(Beginning of Task input)

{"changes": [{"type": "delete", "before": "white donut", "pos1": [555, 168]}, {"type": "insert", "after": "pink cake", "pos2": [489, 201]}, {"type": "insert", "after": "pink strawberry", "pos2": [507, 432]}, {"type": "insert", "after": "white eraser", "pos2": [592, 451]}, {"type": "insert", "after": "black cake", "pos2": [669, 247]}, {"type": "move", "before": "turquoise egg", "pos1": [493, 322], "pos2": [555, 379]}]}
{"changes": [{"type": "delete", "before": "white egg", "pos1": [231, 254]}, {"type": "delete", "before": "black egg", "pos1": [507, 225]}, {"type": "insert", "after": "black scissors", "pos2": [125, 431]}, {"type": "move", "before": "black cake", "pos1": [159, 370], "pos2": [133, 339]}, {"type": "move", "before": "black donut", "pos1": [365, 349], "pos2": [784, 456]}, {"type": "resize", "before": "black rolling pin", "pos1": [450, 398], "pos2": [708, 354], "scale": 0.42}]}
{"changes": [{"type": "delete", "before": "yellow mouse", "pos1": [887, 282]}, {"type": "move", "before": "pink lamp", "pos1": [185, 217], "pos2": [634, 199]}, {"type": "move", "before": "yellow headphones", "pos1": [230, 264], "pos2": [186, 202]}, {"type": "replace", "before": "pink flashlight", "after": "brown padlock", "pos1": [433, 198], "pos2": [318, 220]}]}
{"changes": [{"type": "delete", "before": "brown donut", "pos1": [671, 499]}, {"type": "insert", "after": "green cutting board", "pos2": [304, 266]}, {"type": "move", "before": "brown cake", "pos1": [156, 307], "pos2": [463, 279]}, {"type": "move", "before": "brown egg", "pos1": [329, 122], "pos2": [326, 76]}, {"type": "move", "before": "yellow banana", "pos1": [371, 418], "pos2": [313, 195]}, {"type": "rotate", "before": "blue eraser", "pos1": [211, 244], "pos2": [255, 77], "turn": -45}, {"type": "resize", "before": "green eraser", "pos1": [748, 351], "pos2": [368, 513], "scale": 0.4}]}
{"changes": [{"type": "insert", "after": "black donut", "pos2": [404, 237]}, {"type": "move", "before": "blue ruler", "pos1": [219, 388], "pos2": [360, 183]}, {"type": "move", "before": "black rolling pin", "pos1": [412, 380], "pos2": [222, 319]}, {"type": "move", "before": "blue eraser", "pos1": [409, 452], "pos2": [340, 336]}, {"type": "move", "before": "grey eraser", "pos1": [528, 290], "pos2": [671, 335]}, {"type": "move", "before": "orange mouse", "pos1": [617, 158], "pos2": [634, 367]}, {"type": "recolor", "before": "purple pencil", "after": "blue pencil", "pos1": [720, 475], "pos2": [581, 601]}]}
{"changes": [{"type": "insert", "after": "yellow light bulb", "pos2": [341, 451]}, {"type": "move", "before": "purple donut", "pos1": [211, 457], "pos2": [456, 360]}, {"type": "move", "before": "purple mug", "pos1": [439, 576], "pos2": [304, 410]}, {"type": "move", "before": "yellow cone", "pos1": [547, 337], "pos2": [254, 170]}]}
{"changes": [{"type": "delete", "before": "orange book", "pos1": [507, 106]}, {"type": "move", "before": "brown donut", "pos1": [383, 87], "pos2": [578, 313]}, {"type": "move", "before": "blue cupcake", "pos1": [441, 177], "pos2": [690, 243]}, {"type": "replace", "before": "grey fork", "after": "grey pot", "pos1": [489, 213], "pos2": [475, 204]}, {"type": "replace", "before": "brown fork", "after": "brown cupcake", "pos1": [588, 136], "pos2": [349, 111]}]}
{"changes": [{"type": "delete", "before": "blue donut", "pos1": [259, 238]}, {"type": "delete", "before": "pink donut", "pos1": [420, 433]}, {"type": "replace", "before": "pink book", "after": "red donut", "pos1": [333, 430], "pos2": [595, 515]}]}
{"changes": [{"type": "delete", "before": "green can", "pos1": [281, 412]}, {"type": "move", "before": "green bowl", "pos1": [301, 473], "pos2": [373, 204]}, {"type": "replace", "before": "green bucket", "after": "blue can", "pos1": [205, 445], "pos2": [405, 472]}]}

(End of Task input)

> _Activity_: Copy all the entries exactly.

> _Task output_:
{"changes": [{"type": "delete", "before": "white donut", "pos1": [555, 168]}, {"type": "insert", "after": "pink cake", "pos2": [489, 201]}, {"type": "insert", "after": "pink strawberry", "pos2": [507, 432]}, {"type": "insert", "after": "white eraser", "pos2": [592, 451]}, {"type": "insert", "after": "black cake", "pos2": [669, 247]}, {"type": "move", "before": "turquoise egg", "pos1": [493, 322], "pos2": [555, 379]}]}
{"changes": [{"type": "delete", "before": "white egg", "pos1": [231, 254]}, {"type": "delete", "before": "black egg", "pos1": [507, 225]}, {"type": "insert", "after": "black scissors", "pos2": [125, 431]}, {"type": "move", "before": "black cake", "pos1": [159, 370], "pos2": [133, 339]}, {"type": "move", "before": "black donut", "pos1": [365, 349], "pos2": [784, 456]}, {"type": "resize", "before": "black rolling pin", "pos1": [450, 398], "pos2": [708, 354], "scale": 0.42}]}
{"changes": [{"type": "delete", "before": "yellow mouse", "pos1": [887, 282]}, {"type": "move", "before": "pink lamp", "pos1": [185, 217], "pos2": [634, 199]}, {"type": "move", "before": "yellow headphones", "pos1": [230, 264], "pos2": [186, 202]}, {"type": "replace", "before": "pink flashlight", "after": "brown padlock", "pos1": [433, 198], "pos2": [318, 220]}]}
{"changes": [{"type": "delete", "before": "brown donut", "pos1": [671, 499]}, {"type": "insert", "after": "green cutting board", "pos2": [304, 266]}, {"type": "move", "before": "brown cake", "pos1": [156, 307], "pos2": [463, 279]}, {"type": "move", "before": "brown egg", "pos1": [329, 122], "pos2": [326, 76]}, {"type": "move", "before": "yellow banana", "pos1": [371, 418], "pos2": [313, 195]}, {"type": "rotate", "before": "blue eraser", "pos1": [211, 244], "pos2": [255, 77], "turn": -45}, {"type": "resize", "before": "green eraser", "pos1": [748, 351], "pos2": [368, 513], "scale": 0.4}]}
{"changes": [{"type": "insert", "after": "black donut", "pos2": [404, 237]}, {"type": "move", "before": "blue ruler", "pos1": [219, 388], "pos2": [360, 183]}, {"type": "move", "before": "black rolling pin", "pos1": [412, 380], "pos2": [222, 319]}, {"type": "move", "before": "blue eraser", "pos1": [409, 452], "pos2": [340, 336]}, {"type": "move", "before": "grey eraser", "pos1": [528, 290], "pos2": [671, 335]}, {"type": "move", "before": "orange mouse", "pos1": [617, 158], "pos2": [634, 367]}, {"type": "recolor", "before": "purple pencil", "after": "blue pencil", "pos1": [720, 475], "pos2": [581, 601]}]}
{"changes": [{"type": "insert", "after": "yellow light bulb", "pos2": [341, 451]}, {"type": "move", "before": "purple donut", "pos1": [211, 457], "pos2": [456, 360]}, {"type": "move", "before": "purple mug", "pos1": [439, 576], "pos2": [304, 410]}, {"type": "move", "before": "yellow cone", "pos1": [547, 337], "pos2": [254, 170]}]}
{"changes": [{"type": "delete", "before": "orange book", "pos1": [507, 106]}, {"type": "move", "before": "brown donut", "pos1": [383, 87], "pos2": [578, 313]}, {"type": "move", "before": "blue cupcake", "pos1": [441, 177], "pos2": [690, 243]}, {"type": "replace", "before": "grey fork", "after": "grey pot", "pos1": [489, 213], "pos2": [475, 204]}, {"type": "replace", "before": "brown fork", "after": "brown cupcake", "pos1": [588, 136], "pos2": [349, 111]}]}
{"changes": [{"type": "delete", "before": "blue donut", "pos1": [259, 238]}, {"type": "delete", "before": "pink donut", "pos1": [420, 433]}, {"type": "replace", "before": "pink book", "after": "red donut", "pos1": [333, 430], "pos2": [595, 515]}]}
{"changes": [{"type": "delete", "before": "green can", "pos1": [281, 412]}, {"type": "move", "before": "green bowl", "pos1": [301, 473], "pos2": [373, 204]}, {"type": "replace", "before": "green bucket", "after": "blue can", "pos1": [205, 445], "pos2": [405, 472]}]}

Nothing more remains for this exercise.